#### The task
Go through the entries and count the lines with the string "spoon" in them. Give only that number.

[Scene image comparisons]
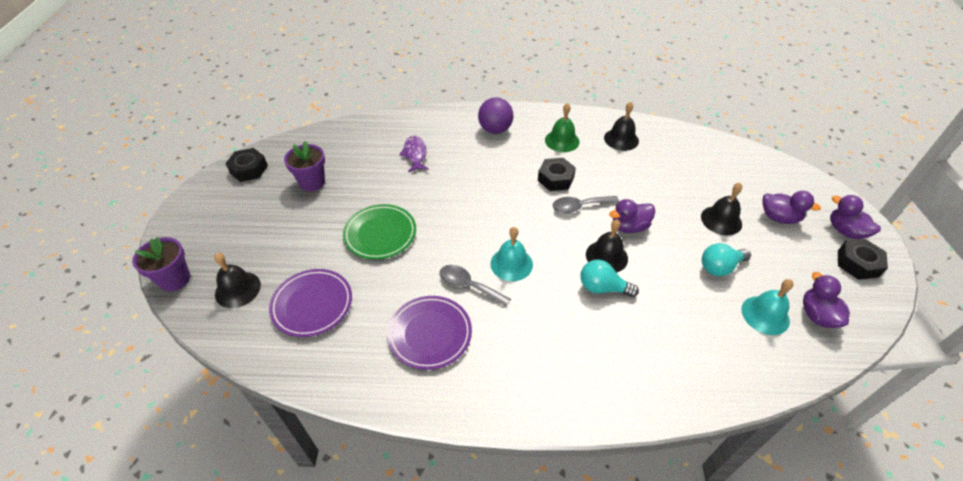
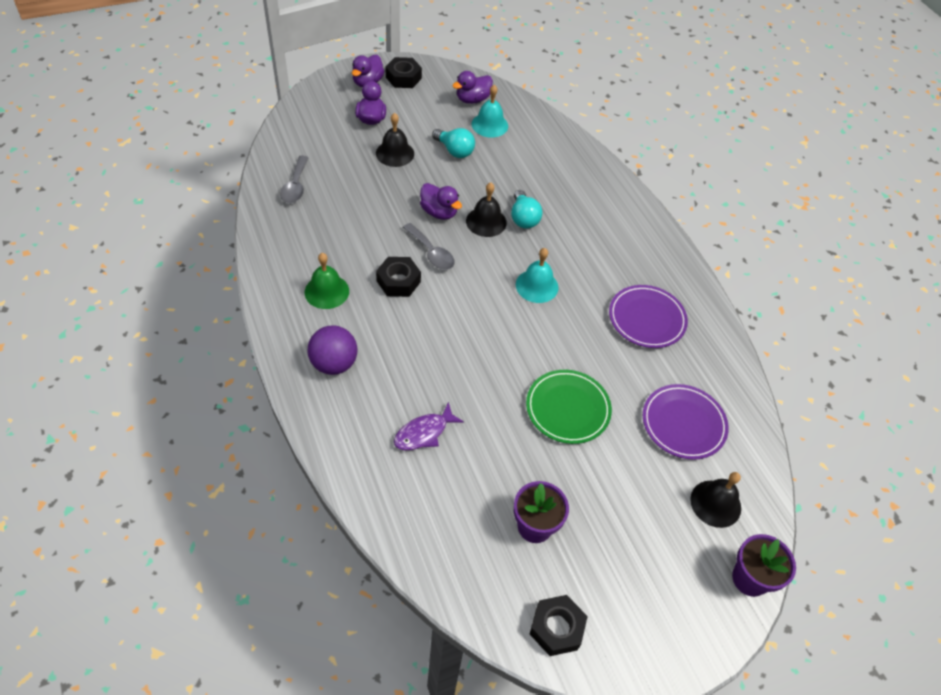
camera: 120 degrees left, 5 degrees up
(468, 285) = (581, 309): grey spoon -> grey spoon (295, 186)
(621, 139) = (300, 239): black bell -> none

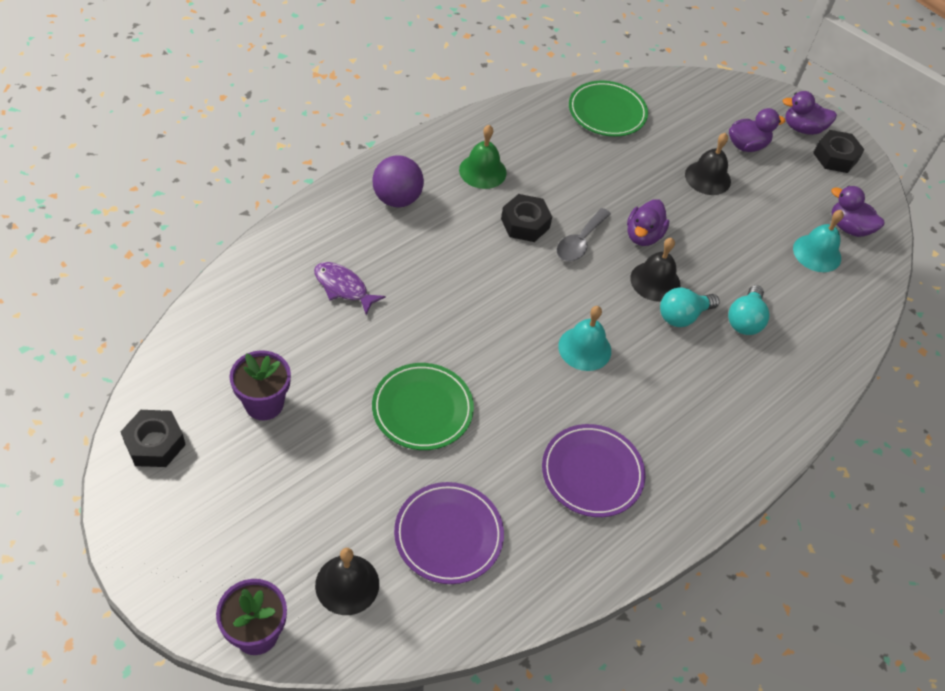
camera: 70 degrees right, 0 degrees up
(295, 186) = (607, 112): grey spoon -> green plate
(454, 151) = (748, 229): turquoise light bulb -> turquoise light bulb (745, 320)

#### Exercise answer
2